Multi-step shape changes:
══════════

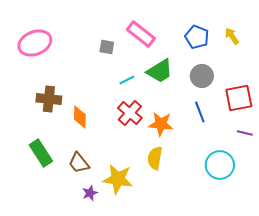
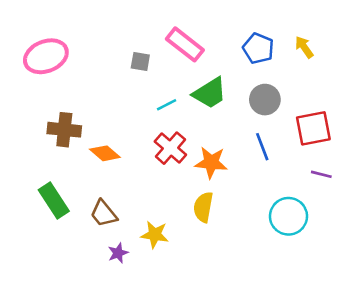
orange diamond: (80, 117) -> (105, 153), turned -50
yellow star: (118, 179) -> (155, 235), size x0.7

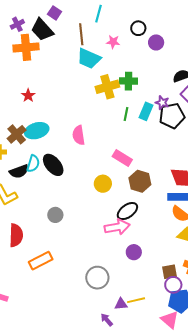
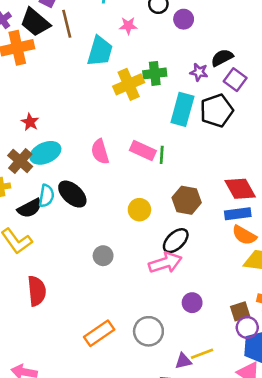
brown line: (81, 34) -> (67, 24), moved
cyan trapezoid: (89, 58) -> (100, 51), turned -90
red star: (28, 95) -> (30, 122), moved
purple star: (162, 103) -> (199, 72), moved
cyan rectangle: (146, 111) -> (182, 109), size x1.4
green line: (126, 114) -> (162, 155), moved
pink rectangle: (122, 158) -> (143, 151), moved
gray circle: (55, 215) -> (103, 256), moved
purple circle: (134, 252) -> (192, 303), moved
orange rectangle: (41, 261) -> (99, 333), moved

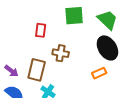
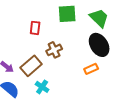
brown cross: (61, 53) -> (54, 50), turned -35
brown rectangle: (37, 70) -> (31, 66), turned 35

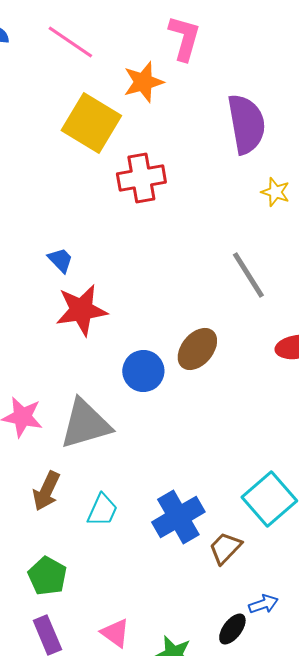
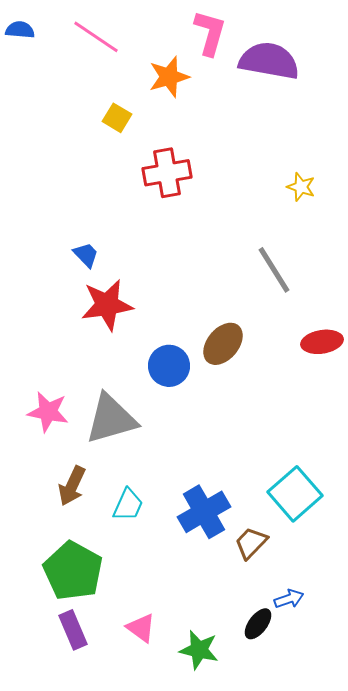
yellow square: (91, 123) -> (117, 118), size x0.5
purple semicircle: (246, 124) -> (269, 61), moved, turned -70
green pentagon: (47, 576) -> (73, 571), size x1.5

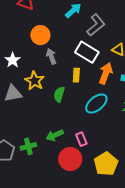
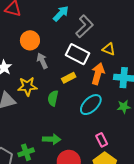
yellow rectangle: (76, 75) -> (69, 78), turned 64
yellow star: (34, 81) -> (27, 86), turned -30
green arrow: (55, 135) -> (52, 139), turned -150
pink rectangle: (81, 139) -> (102, 140), moved

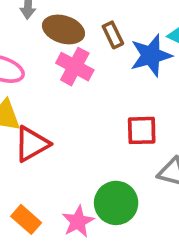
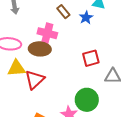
brown ellipse: (63, 29) -> (40, 49), moved
blue star: (151, 55) -> (86, 17), size x0.6

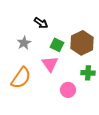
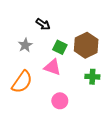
pink triangle: (50, 64) -> (53, 67), turned -36
pink circle: (68, 90) -> (60, 101), moved

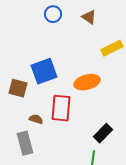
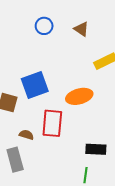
black rectangle: (103, 133) -> (96, 149), turned 48

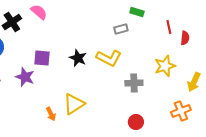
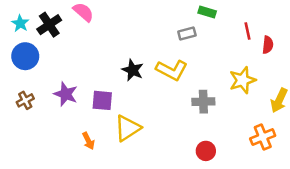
purple square: (42, 58) -> (102, 100), moved
orange arrow: (51, 114) -> (88, 141), moved

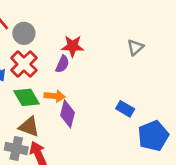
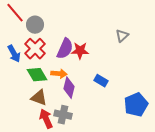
red star: (73, 46) -> (80, 51), moved
purple semicircle: (62, 64) -> (65, 49), size x1.5
blue rectangle: (125, 109) -> (101, 81), moved
gray cross: (16, 149) -> (63, 115), moved

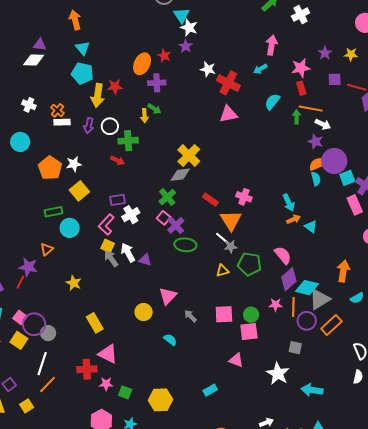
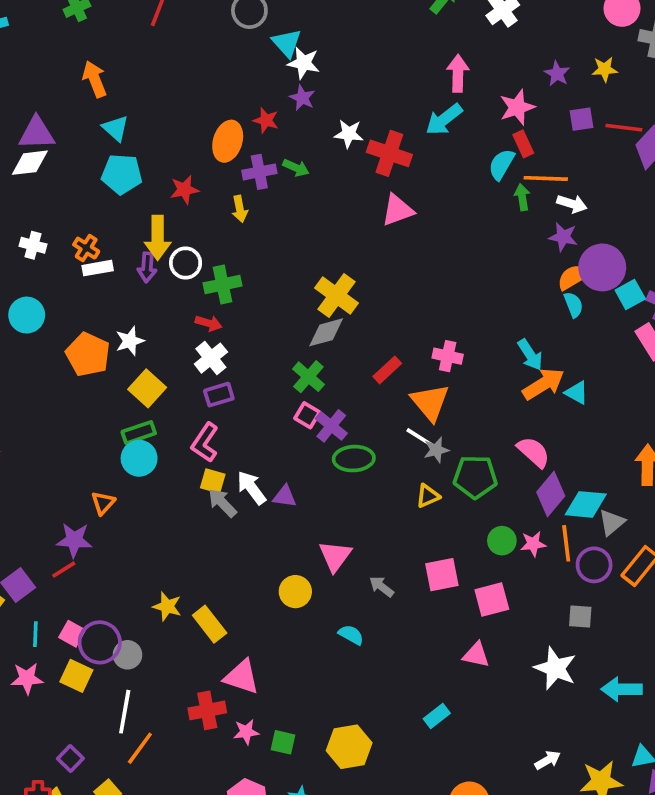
purple triangle: (40, 45) -> (37, 133), size x1.5
cyan arrow: (260, 69) -> (444, 119), size x1.5
yellow arrow: (98, 95) -> (158, 238), moved
cyan semicircle: (272, 102) -> (501, 164), moved
green arrow: (154, 109) -> (296, 168), moved
yellow arrow: (144, 116) -> (240, 209), moved
red rectangle: (210, 200) -> (387, 370), turned -70
green rectangle: (54, 212) -> (139, 433), moved
white cross: (131, 215) -> (211, 358), moved
orange arrow: (294, 219) -> (543, 384), size x1.6
red line: (20, 282) -> (64, 570), turned 40
yellow star: (74, 283) -> (167, 606), moved
gray triangle: (320, 299) -> (612, 522), size x0.7
green circle: (251, 315) -> (502, 541), moved

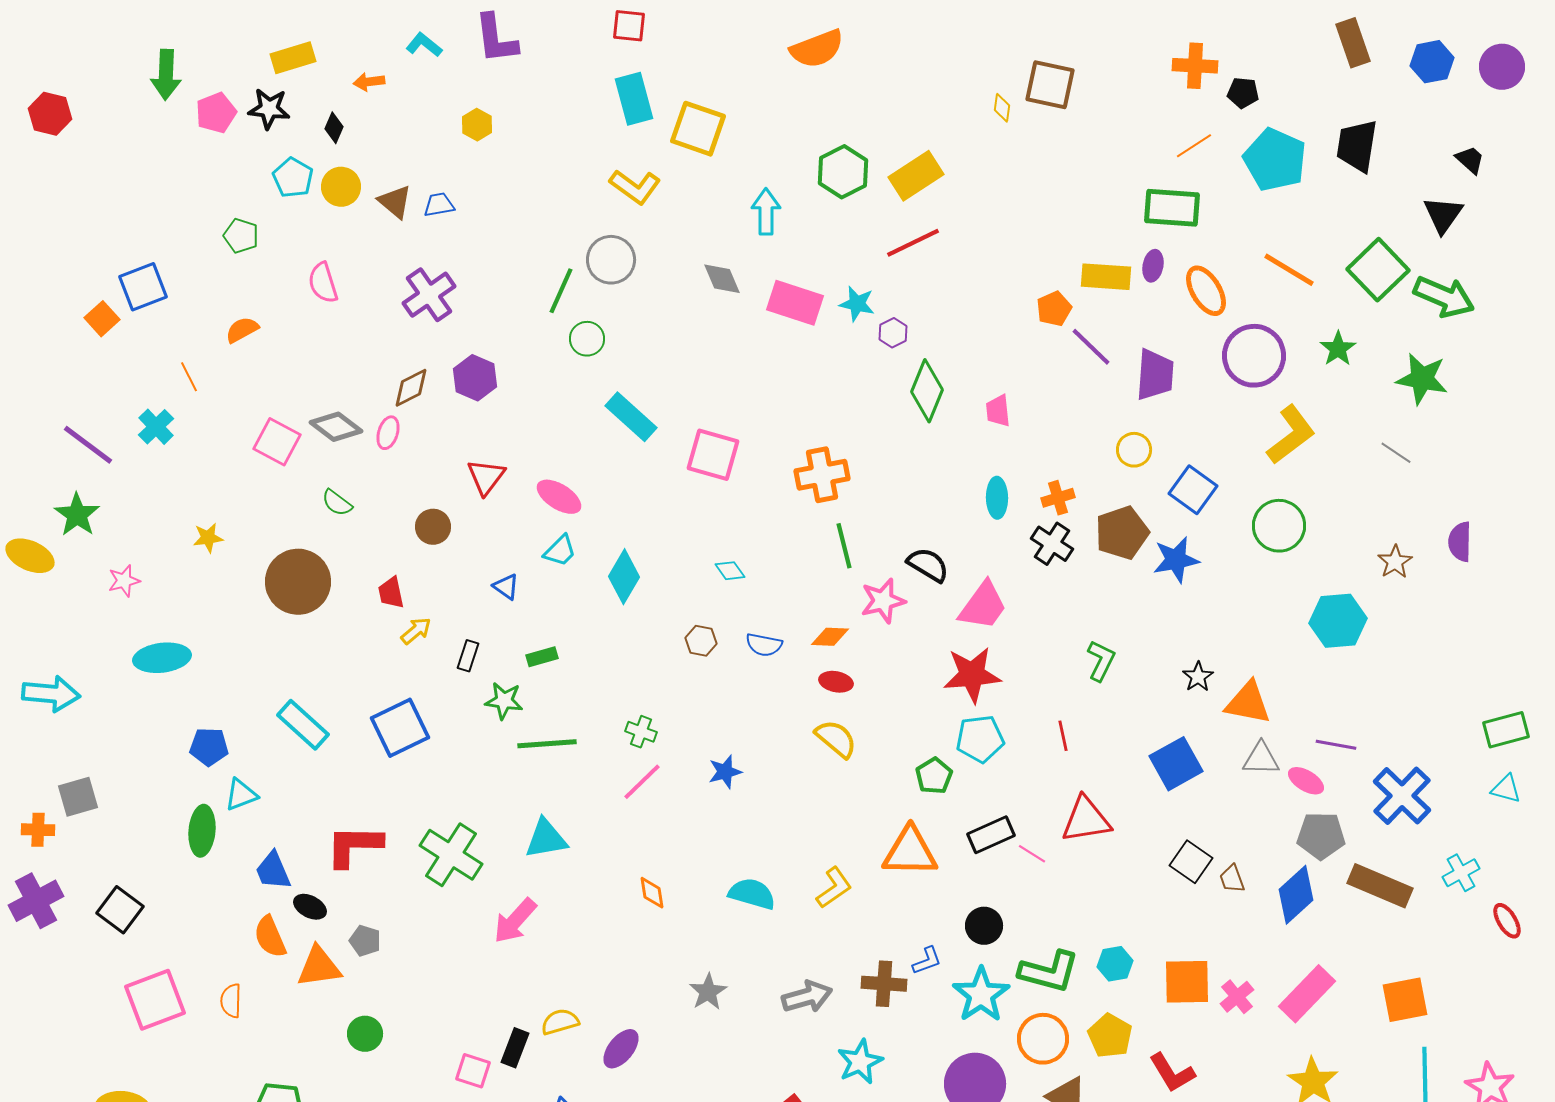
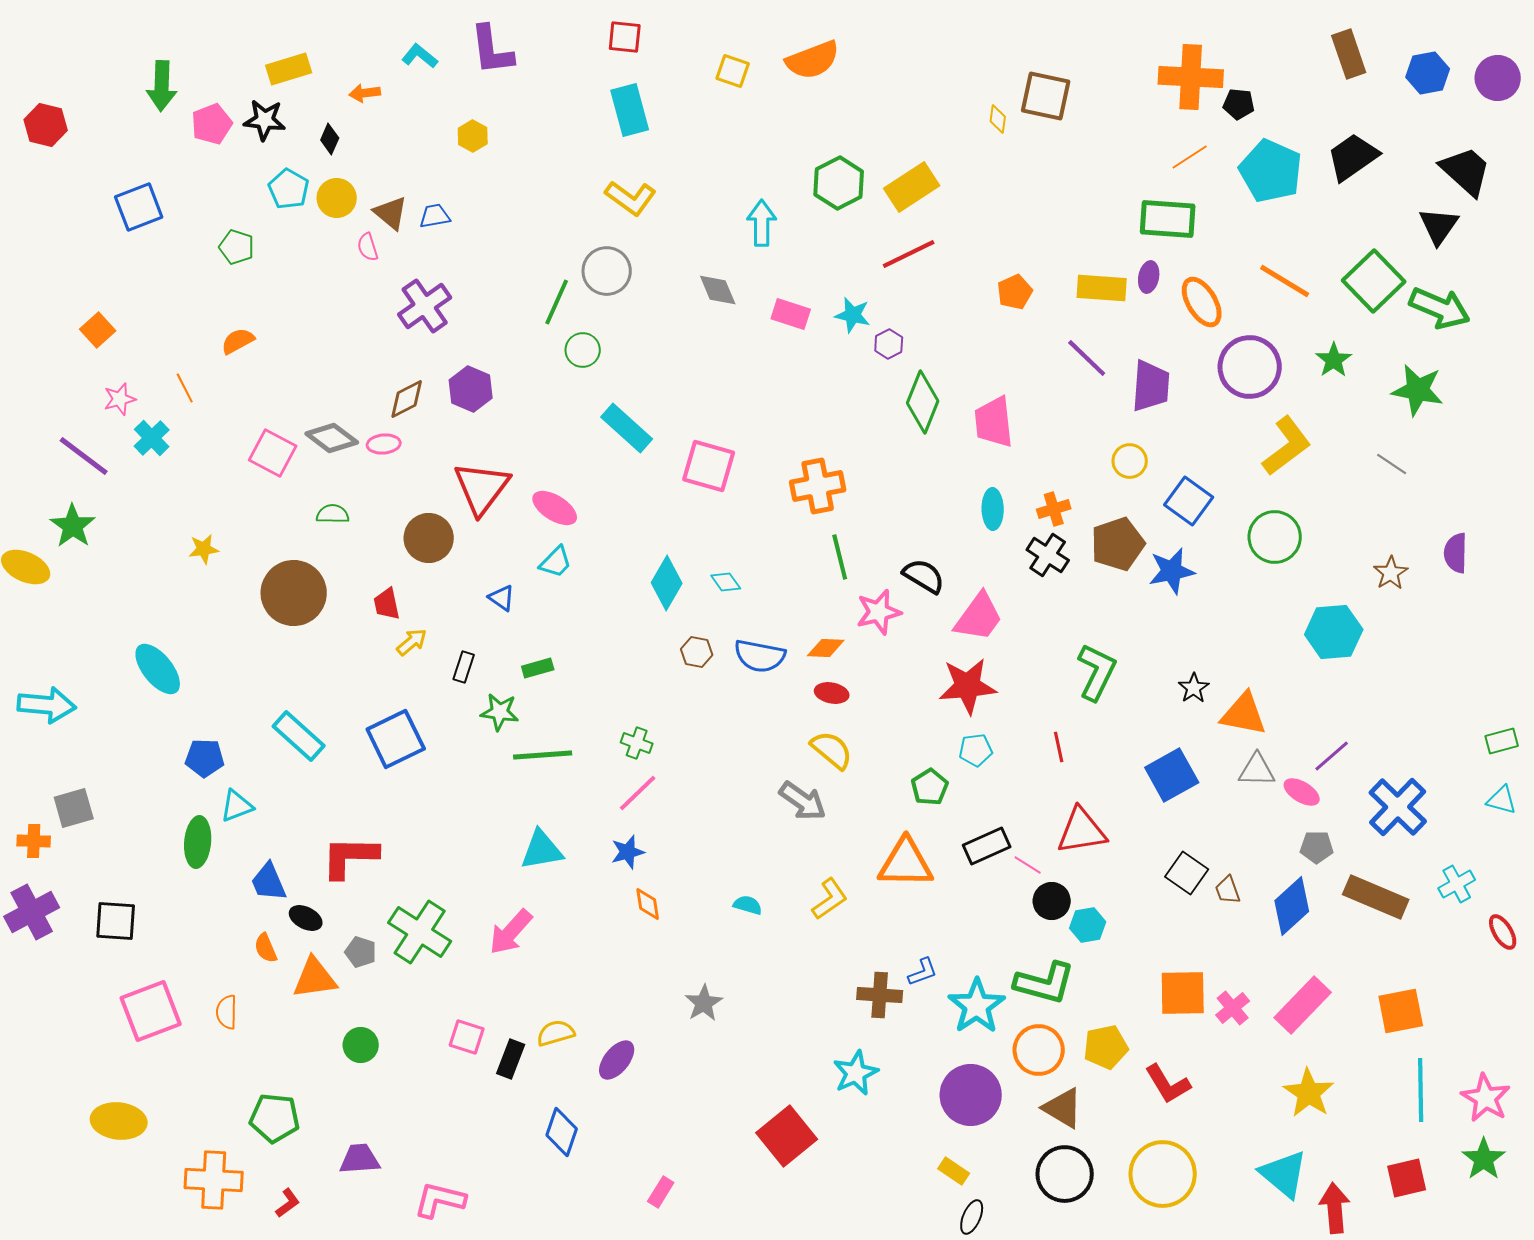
orange cross: (1195, 66) -> (1191, 77), size x1.4
yellow square: (698, 129) -> (733, 71), moved, size x0.6
black trapezoid: (1357, 146) -> (1353, 157), turned 46
black trapezoid: (1470, 160) -> (1466, 171), size x1.8
pink semicircle: (323, 283) -> (368, 247), moved, size x0.7
blue square: (143, 287) -> (139, 207), moved
pink rectangle: (795, 303) -> (791, 314), size x0.7
orange pentagon: (1054, 309) -> (1015, 292), moved
pink trapezoid: (998, 411) -> (994, 422), size x1.6
pink ellipse: (388, 433) -> (384, 444), turned 68
red triangle: (486, 477) -> (482, 488), size x1.5
green semicircle: (337, 503) -> (333, 514), turned 144
brown circle: (433, 527) -> (429, 538), size x1.4
cyan diamond: (624, 577) -> (667, 583), moved
pink star: (124, 581) -> (120, 399), moved
blue semicircle: (764, 645) -> (760, 656), size x1.4
cyan ellipse: (162, 658) -> (158, 669), turned 58
green L-shape: (1101, 661) -> (1097, 672), size x1.4
green rectangle: (1506, 730) -> (1502, 741), size x0.7
cyan pentagon: (980, 739) -> (976, 750), size x0.7
purple line: (1336, 745) -> (1332, 756), turned -51
blue star: (725, 772) -> (628, 852), moved
gray pentagon: (1321, 836) -> (1317, 847), size x0.7
green cross: (451, 855) -> (420, 932), moved
cyan semicircle: (752, 894) -> (748, 905), size x0.6
black square: (120, 910) -> (116, 921), turned -33
black circle: (984, 926) -> (1052, 901), moved
orange semicircle: (270, 937) -> (266, 948), size x0.7
cyan hexagon: (1115, 964) -> (1088, 925), moved
gray arrow: (807, 997) -> (803, 801), moved, turned 51
yellow pentagon: (1110, 1036) -> (1106, 1047), turned 30
pink square: (473, 1071) -> (467, 1037), moved

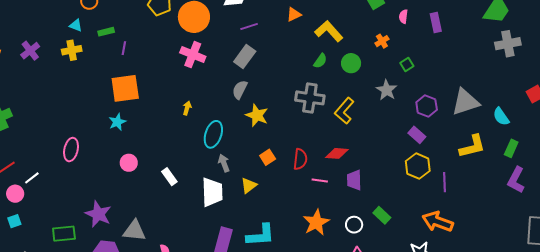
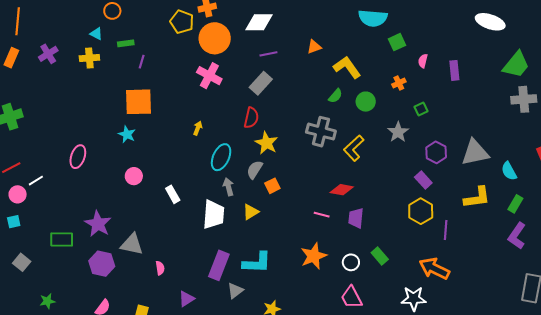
gray semicircle: (240, 90) -> (255, 170), moved
cyan star: (117, 122) -> (127, 134), turned -30
red semicircle: (300, 159) -> (251, 118), moved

══════════

> **EXERCISE DESCRIPTION**:
Write out each line above containing "cross".

> **SOLUTION TO THIS PROBLEM**:
brown cross: (61, 53) -> (54, 50), turned -35
gray cross: (16, 149) -> (63, 115), moved
white cross: (131, 215) -> (211, 358), moved
orange cross: (1195, 66) -> (1191, 77), size x1.4
green cross: (451, 855) -> (420, 932), moved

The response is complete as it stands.